[[ Material supplied, beginning ]]

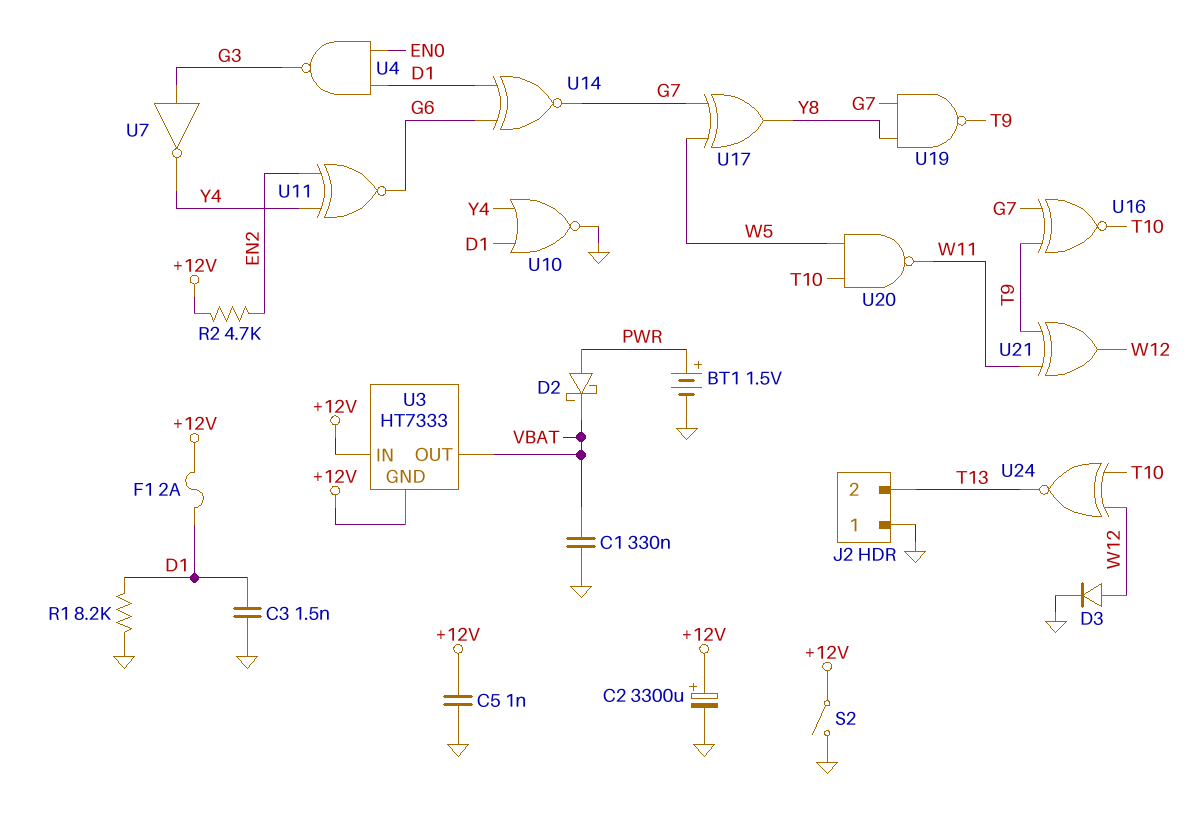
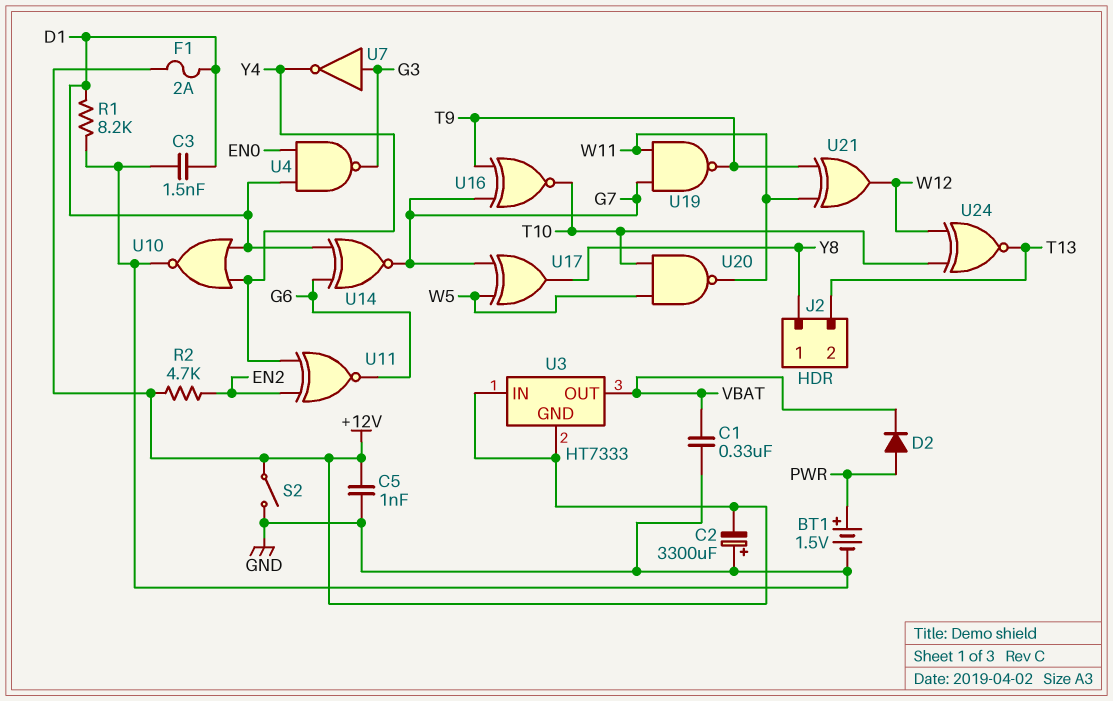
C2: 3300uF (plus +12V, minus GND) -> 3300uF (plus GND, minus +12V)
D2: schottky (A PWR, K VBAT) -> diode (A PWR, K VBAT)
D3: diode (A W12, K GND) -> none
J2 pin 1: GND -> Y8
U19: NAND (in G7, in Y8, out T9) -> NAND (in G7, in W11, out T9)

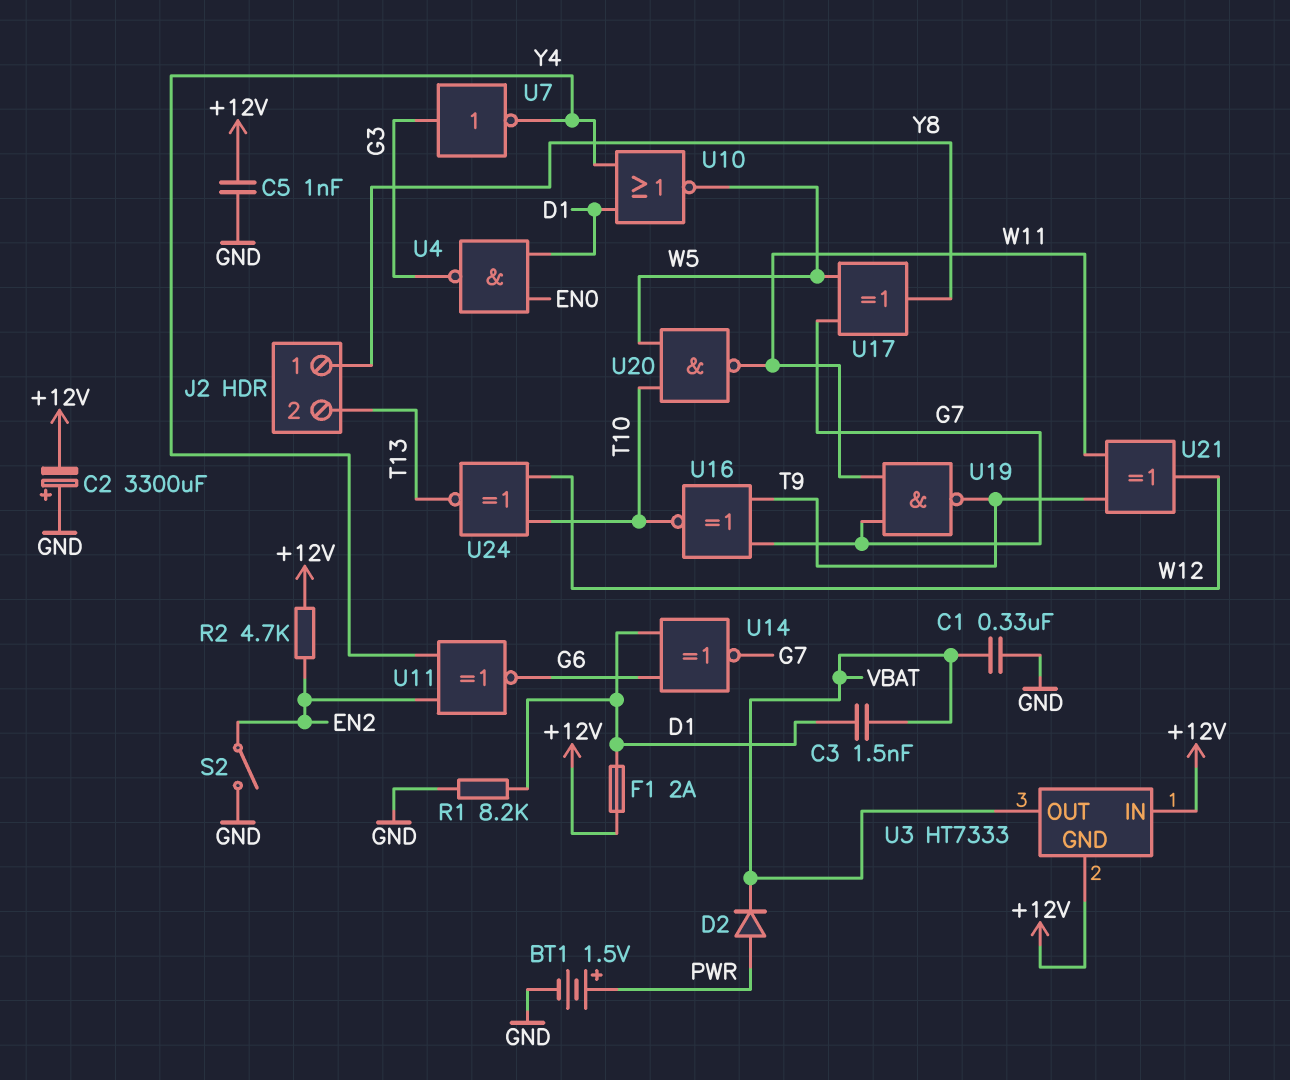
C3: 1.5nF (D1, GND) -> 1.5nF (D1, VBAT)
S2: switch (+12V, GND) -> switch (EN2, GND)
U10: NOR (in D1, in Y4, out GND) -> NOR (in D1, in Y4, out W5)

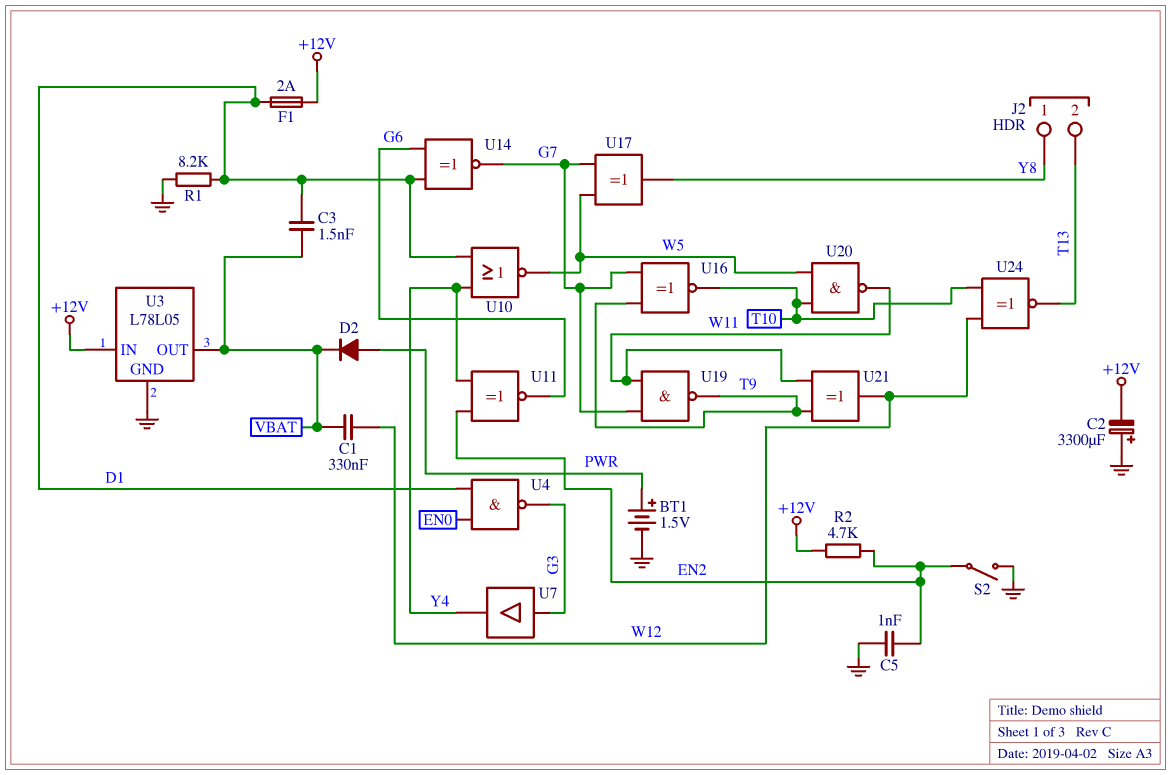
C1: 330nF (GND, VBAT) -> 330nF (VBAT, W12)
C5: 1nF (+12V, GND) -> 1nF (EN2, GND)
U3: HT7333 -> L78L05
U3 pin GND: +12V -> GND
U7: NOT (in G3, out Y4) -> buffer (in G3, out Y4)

[[ Material supplied, end ]]

Your task is to reproduce, exactly and exclusively, the lines from the one holding "C5: 1nF (+12V, GND) -> 1nF (EN2, GND)" through the final line of the listing.

C5: 1nF (+12V, GND) -> 1nF (EN2, GND)
U3: HT7333 -> L78L05
U3 pin GND: +12V -> GND
U7: NOT (in G3, out Y4) -> buffer (in G3, out Y4)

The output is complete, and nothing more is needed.